TASK TO CARRY OUT ::
Which lines of the entries hold the string "none"? Copy each one.

Structured diff data
BEGIN
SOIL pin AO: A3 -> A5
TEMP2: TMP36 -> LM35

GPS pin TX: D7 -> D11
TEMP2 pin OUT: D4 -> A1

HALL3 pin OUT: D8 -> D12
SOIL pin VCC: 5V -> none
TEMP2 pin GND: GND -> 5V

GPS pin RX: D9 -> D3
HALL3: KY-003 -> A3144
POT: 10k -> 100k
END
BEGIN
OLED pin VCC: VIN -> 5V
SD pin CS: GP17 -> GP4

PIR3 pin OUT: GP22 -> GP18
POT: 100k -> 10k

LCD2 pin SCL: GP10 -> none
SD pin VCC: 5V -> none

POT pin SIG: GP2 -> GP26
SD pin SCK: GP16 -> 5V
END
BEGIN
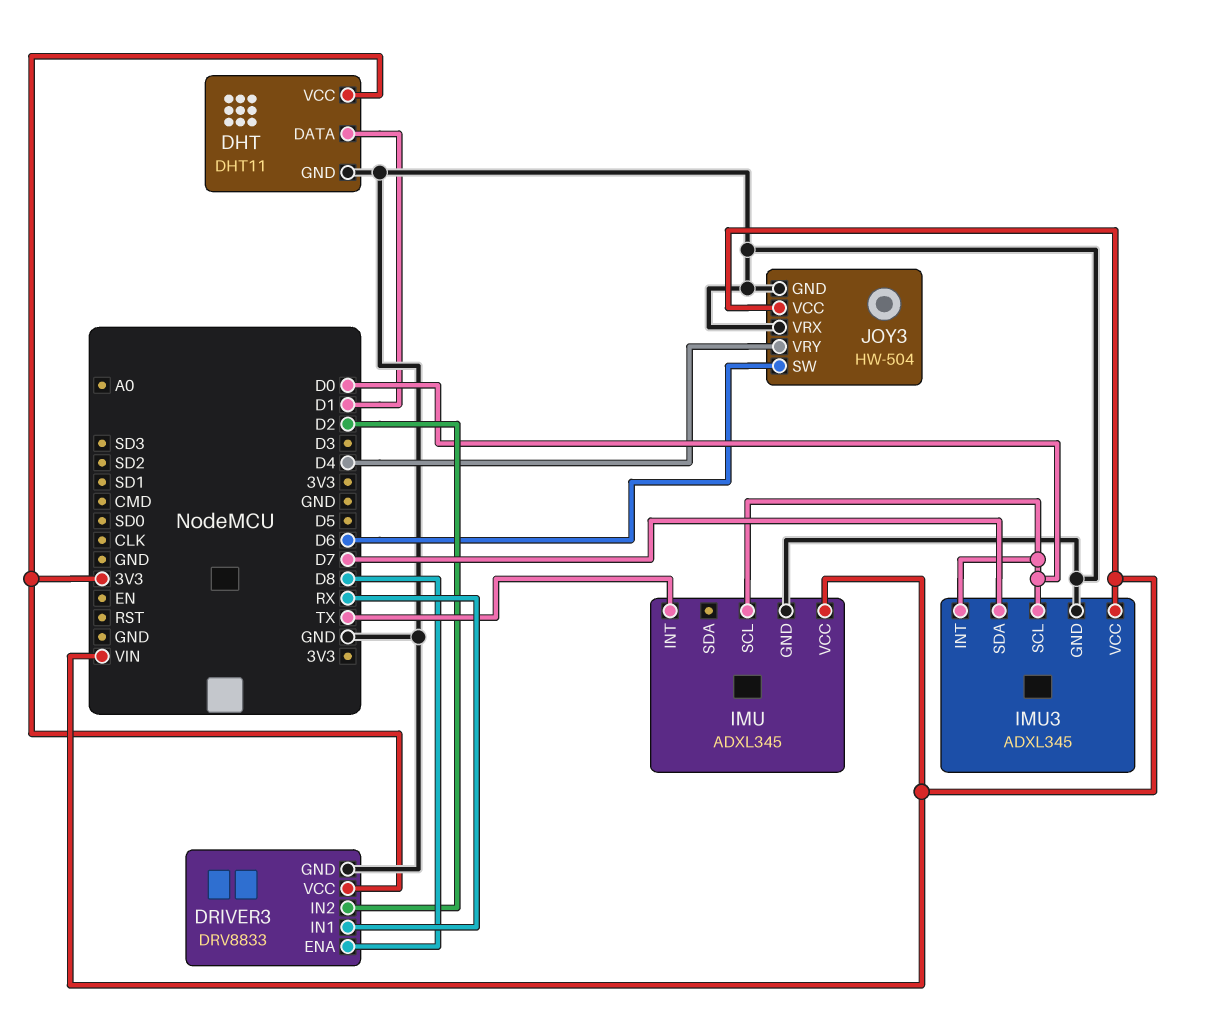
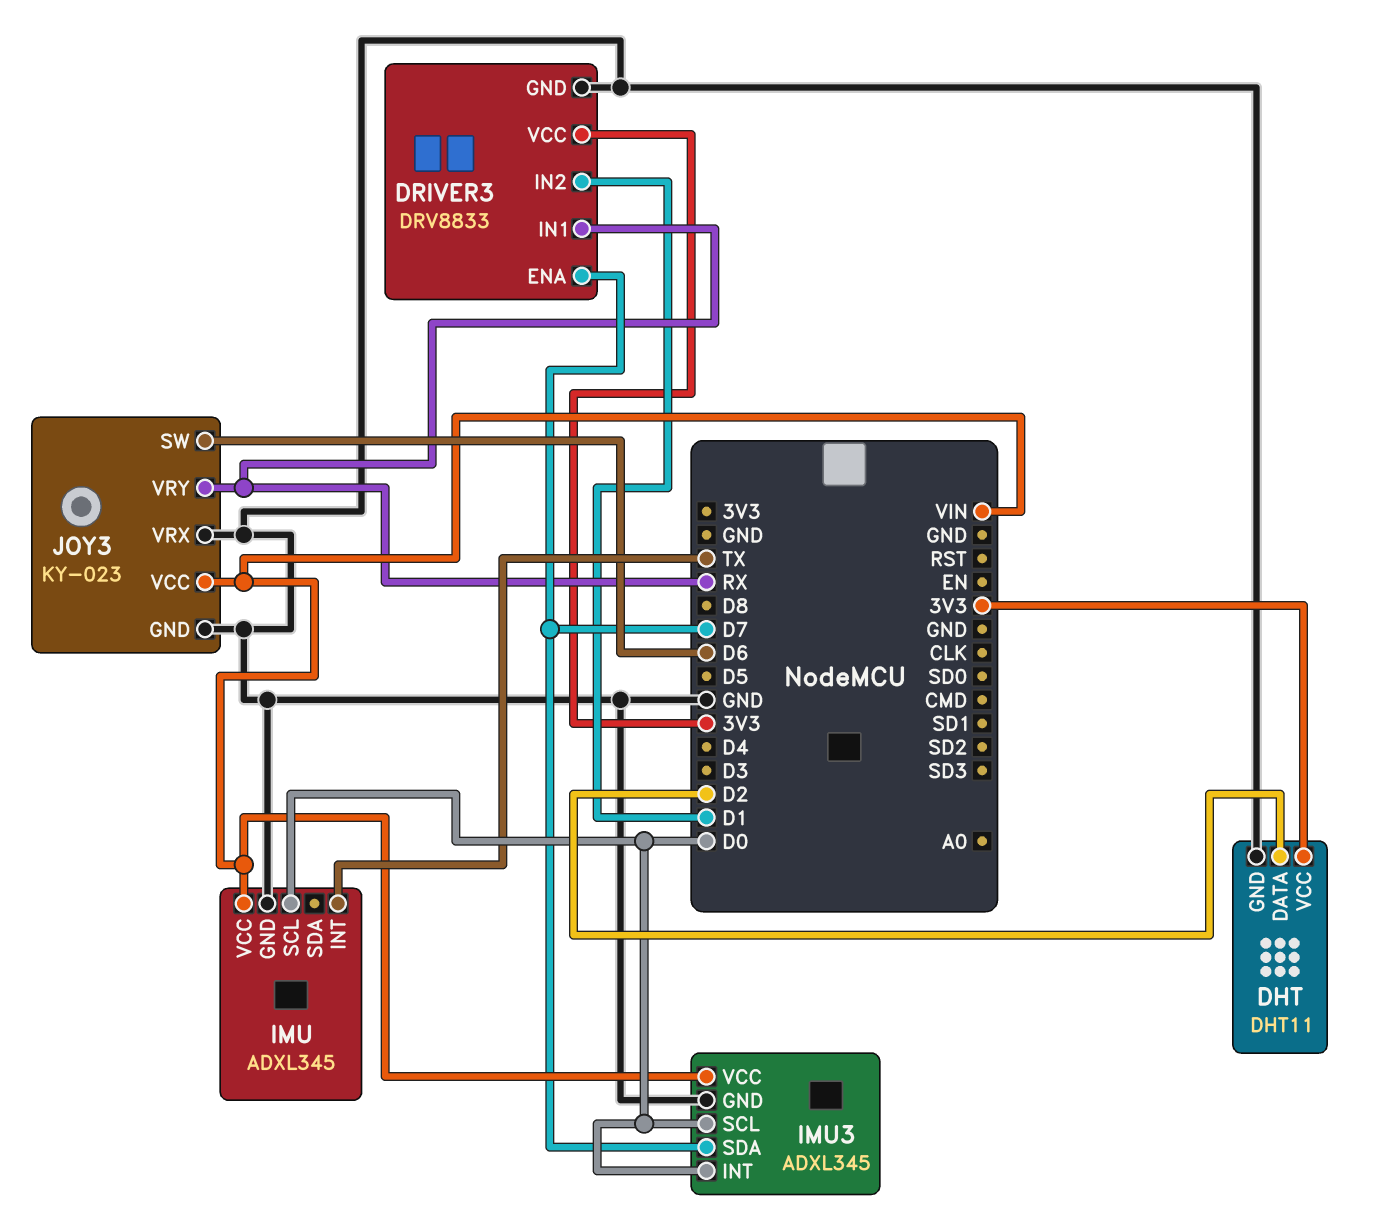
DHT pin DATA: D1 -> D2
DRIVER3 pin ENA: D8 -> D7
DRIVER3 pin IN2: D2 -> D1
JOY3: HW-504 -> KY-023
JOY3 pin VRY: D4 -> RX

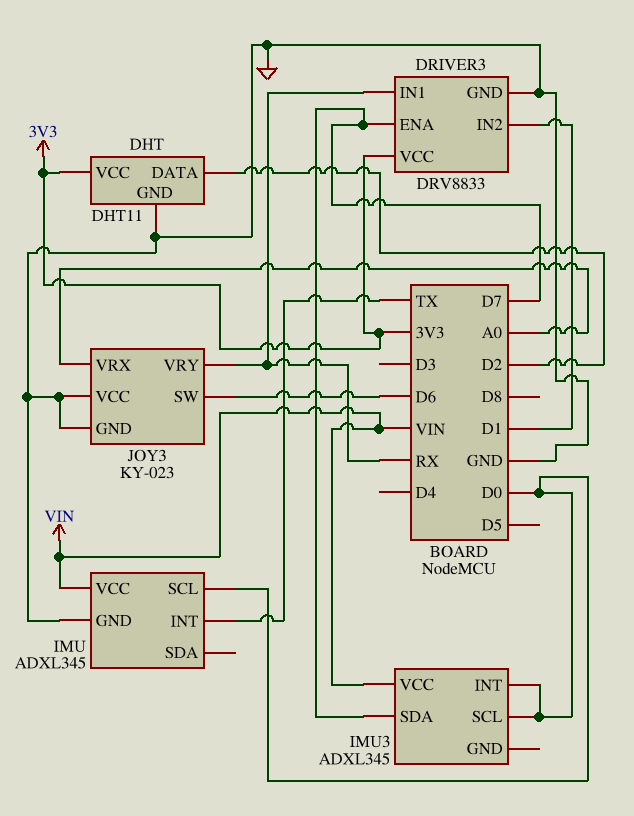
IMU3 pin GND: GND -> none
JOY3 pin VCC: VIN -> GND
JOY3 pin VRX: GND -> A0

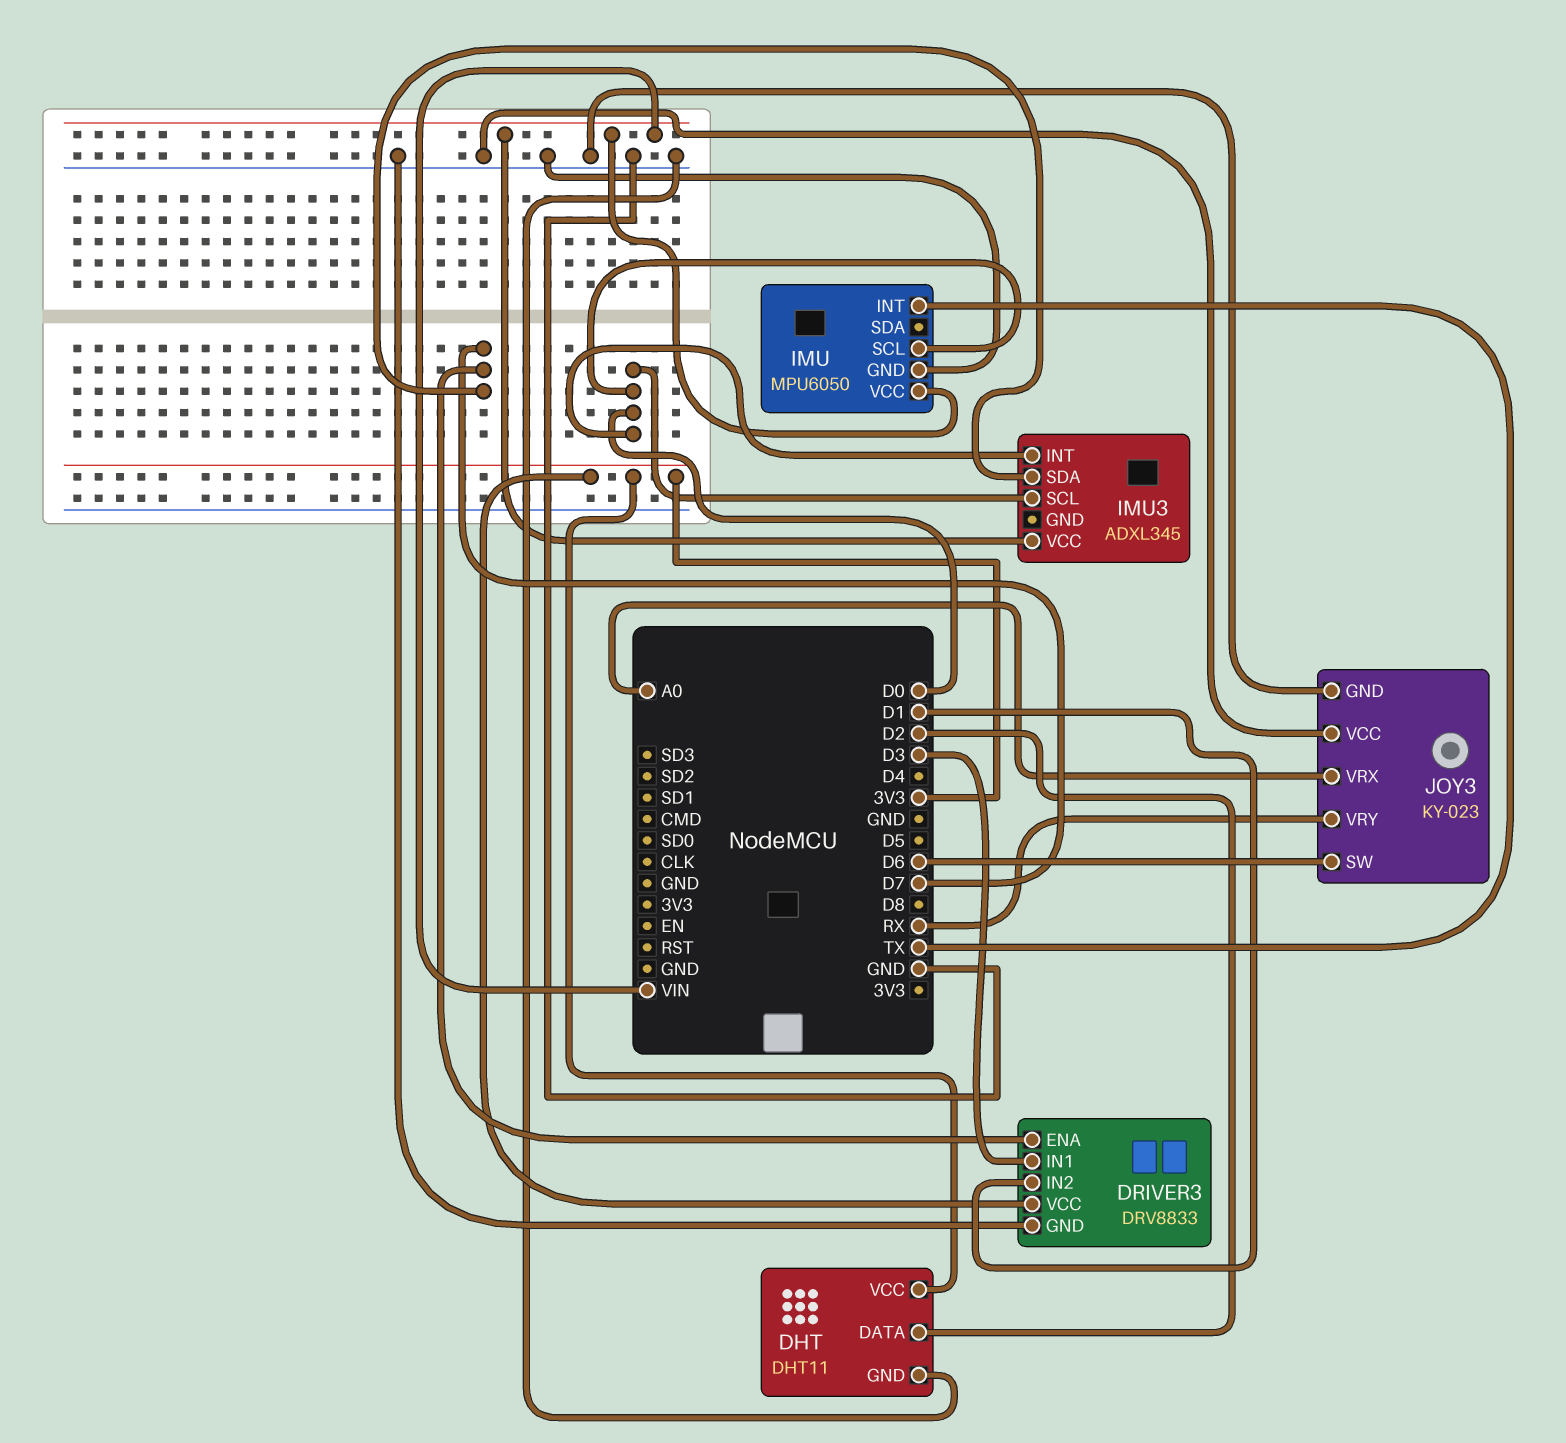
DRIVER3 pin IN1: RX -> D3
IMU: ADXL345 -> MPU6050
END
RESULT FOR THIS EXERCISE ::
SOIL pin VCC: 5V -> none
LCD2 pin SCL: GP10 -> none
SD pin VCC: 5V -> none
IMU3 pin GND: GND -> none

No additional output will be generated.